### Work item
Please reproduce the entries in full. Keep every character the same.
= = = =
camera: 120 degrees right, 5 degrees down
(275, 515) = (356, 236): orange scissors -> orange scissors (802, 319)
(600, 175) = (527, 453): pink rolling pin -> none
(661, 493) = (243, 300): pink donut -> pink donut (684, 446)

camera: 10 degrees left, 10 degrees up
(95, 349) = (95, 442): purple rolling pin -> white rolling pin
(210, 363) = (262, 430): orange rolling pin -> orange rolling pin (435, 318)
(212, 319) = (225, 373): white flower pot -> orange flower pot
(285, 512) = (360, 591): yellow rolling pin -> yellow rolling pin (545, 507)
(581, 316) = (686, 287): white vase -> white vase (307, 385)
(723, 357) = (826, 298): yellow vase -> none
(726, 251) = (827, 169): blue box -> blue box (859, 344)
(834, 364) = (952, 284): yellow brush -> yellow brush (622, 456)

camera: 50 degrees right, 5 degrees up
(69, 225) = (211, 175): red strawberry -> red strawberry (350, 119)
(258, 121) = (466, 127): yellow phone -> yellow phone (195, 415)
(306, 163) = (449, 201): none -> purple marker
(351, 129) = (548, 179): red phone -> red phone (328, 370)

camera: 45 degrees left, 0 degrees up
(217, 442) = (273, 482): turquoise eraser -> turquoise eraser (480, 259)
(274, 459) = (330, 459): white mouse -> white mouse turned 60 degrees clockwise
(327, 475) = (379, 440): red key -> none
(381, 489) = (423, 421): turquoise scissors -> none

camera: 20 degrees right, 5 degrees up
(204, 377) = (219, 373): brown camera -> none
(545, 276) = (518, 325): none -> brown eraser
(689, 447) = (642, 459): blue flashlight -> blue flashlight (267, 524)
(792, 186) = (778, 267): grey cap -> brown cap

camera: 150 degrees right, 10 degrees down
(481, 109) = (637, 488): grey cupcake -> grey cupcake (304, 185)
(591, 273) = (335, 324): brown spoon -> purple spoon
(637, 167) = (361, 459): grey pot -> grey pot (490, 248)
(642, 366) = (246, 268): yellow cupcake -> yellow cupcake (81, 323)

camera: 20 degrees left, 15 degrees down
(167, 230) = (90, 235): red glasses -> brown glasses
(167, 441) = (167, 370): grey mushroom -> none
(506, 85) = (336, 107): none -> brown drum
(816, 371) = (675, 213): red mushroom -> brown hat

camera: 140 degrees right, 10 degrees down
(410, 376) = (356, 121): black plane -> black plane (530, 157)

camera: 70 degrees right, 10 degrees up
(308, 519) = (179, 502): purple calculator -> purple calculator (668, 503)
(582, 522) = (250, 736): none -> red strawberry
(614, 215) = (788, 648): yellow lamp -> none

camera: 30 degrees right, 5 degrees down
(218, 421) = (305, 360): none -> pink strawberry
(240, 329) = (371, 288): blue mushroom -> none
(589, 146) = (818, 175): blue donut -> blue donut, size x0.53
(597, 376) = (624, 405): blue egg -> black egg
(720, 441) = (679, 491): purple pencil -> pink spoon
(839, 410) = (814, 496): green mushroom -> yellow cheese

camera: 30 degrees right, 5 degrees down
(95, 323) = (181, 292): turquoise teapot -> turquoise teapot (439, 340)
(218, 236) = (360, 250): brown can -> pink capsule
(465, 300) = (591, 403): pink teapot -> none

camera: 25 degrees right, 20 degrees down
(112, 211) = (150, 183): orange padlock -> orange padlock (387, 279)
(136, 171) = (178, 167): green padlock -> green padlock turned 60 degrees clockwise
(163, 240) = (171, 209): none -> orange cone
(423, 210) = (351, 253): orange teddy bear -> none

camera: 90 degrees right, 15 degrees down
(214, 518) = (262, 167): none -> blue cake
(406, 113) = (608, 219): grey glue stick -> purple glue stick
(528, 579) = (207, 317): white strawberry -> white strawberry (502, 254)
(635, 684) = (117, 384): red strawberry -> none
= = = =
### Problem solution
camera: 120 degrees right, 5 degrees down
(275, 515) = (356, 236): orange scissors -> orange scissors (802, 319)
(600, 175) = (527, 453): pink rolling pin -> none
(661, 493) = (243, 300): pink donut -> pink donut (684, 446)

camera: 10 degrees left, 10 degrees up
(95, 349) = (95, 442): purple rolling pin -> white rolling pin
(210, 363) = (262, 430): orange rolling pin -> orange rolling pin (435, 318)
(212, 319) = (225, 373): white flower pot -> orange flower pot
(285, 512) = (360, 591): yellow rolling pin -> yellow rolling pin (545, 507)
(581, 316) = (686, 287): white vase -> white vase (307, 385)
(723, 357) = (826, 298): yellow vase -> none
(726, 251) = (827, 169): blue box -> blue box (859, 344)
(834, 364) = (952, 284): yellow brush -> yellow brush (622, 456)

camera: 50 degrees right, 5 degrees up
(69, 225) = (211, 175): red strawberry -> red strawberry (350, 119)
(258, 121) = (466, 127): yellow phone -> yellow phone (195, 415)
(306, 163) = (449, 201): none -> purple marker
(351, 129) = (548, 179): red phone -> red phone (328, 370)

camera: 45 degrees left, 0 degrees up
(217, 442) = (273, 482): turquoise eraser -> turquoise eraser (480, 259)
(274, 459) = (330, 459): white mouse -> white mouse turned 60 degrees clockwise
(327, 475) = (379, 440): red key -> none
(381, 489) = (423, 421): turquoise scissors -> none

camera: 20 degrees right, 5 degrees up
(204, 377) = (219, 373): brown camera -> none
(545, 276) = (518, 325): none -> brown eraser
(689, 447) = (642, 459): blue flashlight -> blue flashlight (267, 524)
(792, 186) = (778, 267): grey cap -> brown cap

camera: 150 degrees right, 10 degrees down
(481, 109) = (637, 488): grey cupcake -> grey cupcake (304, 185)
(591, 273) = (335, 324): brown spoon -> purple spoon
(637, 167) = (361, 459): grey pot -> grey pot (490, 248)
(642, 366) = (246, 268): yellow cupcake -> yellow cupcake (81, 323)

camera: 20 degrees left, 15 degrees down
(167, 230) = (90, 235): red glasses -> brown glasses
(167, 441) = (167, 370): grey mushroom -> none
(506, 85) = (336, 107): none -> brown drum
(816, 371) = (675, 213): red mushroom -> brown hat

camera: 140 degrees right, 10 degrees down
(410, 376) = (356, 121): black plane -> black plane (530, 157)

camera: 70 degrees right, 10 degrees up
(308, 519) = (179, 502): purple calculator -> purple calculator (668, 503)
(582, 522) = (250, 736): none -> red strawberry
(614, 215) = (788, 648): yellow lamp -> none

camera: 30 degrees right, 5 degrees down
(218, 421) = (305, 360): none -> pink strawberry
(240, 329) = (371, 288): blue mushroom -> none
(589, 146) = (818, 175): blue donut -> blue donut, size x0.53
(597, 376) = (624, 405): blue egg -> black egg
(720, 441) = (679, 491): purple pencil -> pink spoon
(839, 410) = (814, 496): green mushroom -> yellow cheese

camera: 30 degrees right, 5 degrees down
(95, 323) = (181, 292): turquoise teapot -> turquoise teapot (439, 340)
(218, 236) = (360, 250): brown can -> pink capsule
(465, 300) = (591, 403): pink teapot -> none

camera: 25 degrees right, 20 degrees down
(112, 211) = (150, 183): orange padlock -> orange padlock (387, 279)
(136, 171) = (178, 167): green padlock -> green padlock turned 60 degrees clockwise
(163, 240) = (171, 209): none -> orange cone
(423, 210) = (351, 253): orange teddy bear -> none

camera: 90 degrees right, 15 degrees down
(214, 518) = (262, 167): none -> blue cake
(406, 113) = (608, 219): grey glue stick -> purple glue stick
(528, 579) = (207, 317): white strawberry -> white strawberry (502, 254)
(635, 684) = (117, 384): red strawberry -> none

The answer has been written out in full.